*** Supplied data ***
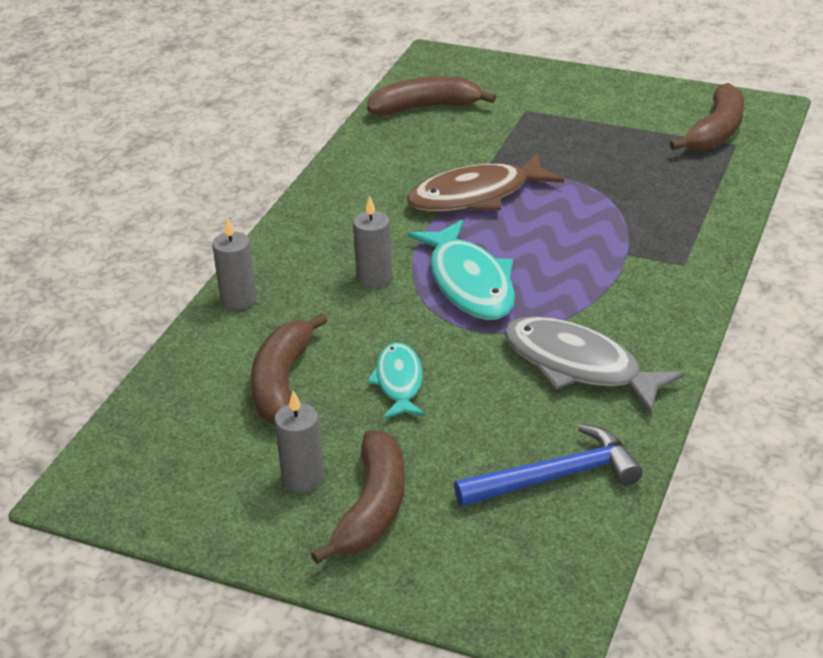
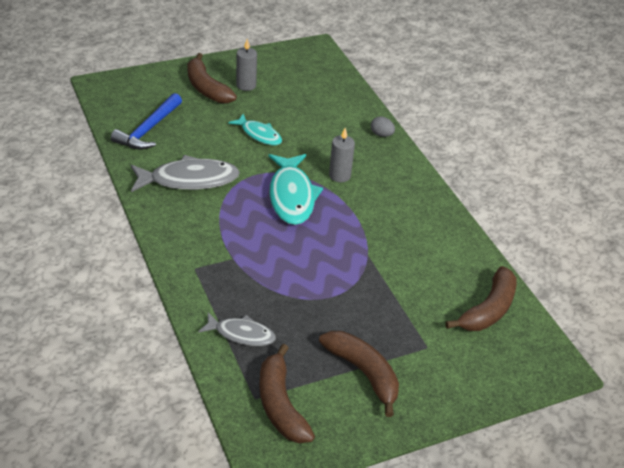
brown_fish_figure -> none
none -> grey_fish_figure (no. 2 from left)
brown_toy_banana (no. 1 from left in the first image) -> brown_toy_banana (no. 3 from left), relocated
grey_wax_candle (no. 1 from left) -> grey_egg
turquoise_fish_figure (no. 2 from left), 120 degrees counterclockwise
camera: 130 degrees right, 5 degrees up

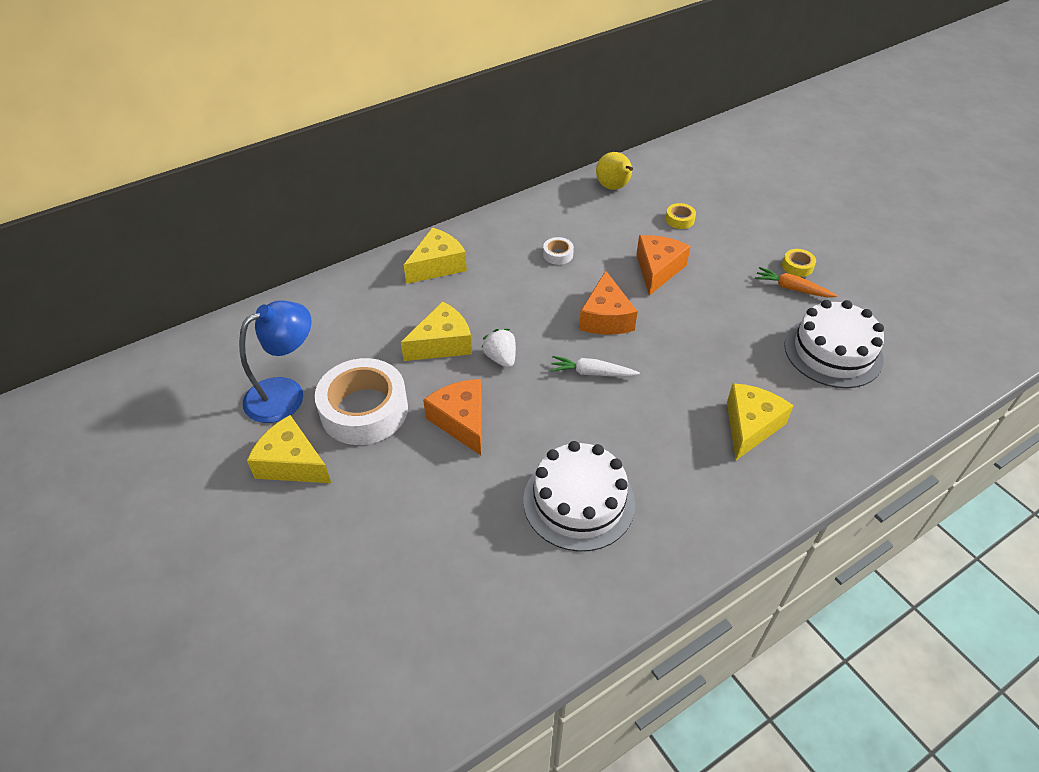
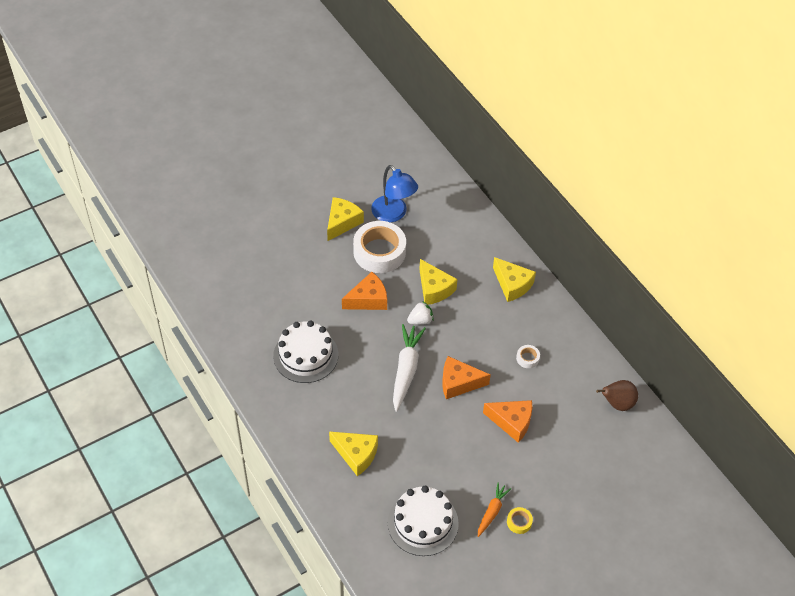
golden_tape (no. 1 from left) -> none
golden_pear_fruit -> brown_pear_fruit
snow-white_root_vegetable, x1.73
camera: 90 degrees right, 5 degrees up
*** End of Supplied data ***
Problem details: The reply should hold every entry above, given again exactly, but not a single picture.

Problem solution:
brown_fish_figure -> none
none -> grey_fish_figure (no. 2 from left)
brown_toy_banana (no. 1 from left in the first image) -> brown_toy_banana (no. 3 from left), relocated
grey_wax_candle (no. 1 from left) -> grey_egg
turquoise_fish_figure (no. 2 from left), 120 degrees counterclockwise
camera: 130 degrees right, 5 degrees up

golden_tape (no. 1 from left) -> none
golden_pear_fruit -> brown_pear_fruit
snow-white_root_vegetable, x1.73
camera: 90 degrees right, 5 degrees up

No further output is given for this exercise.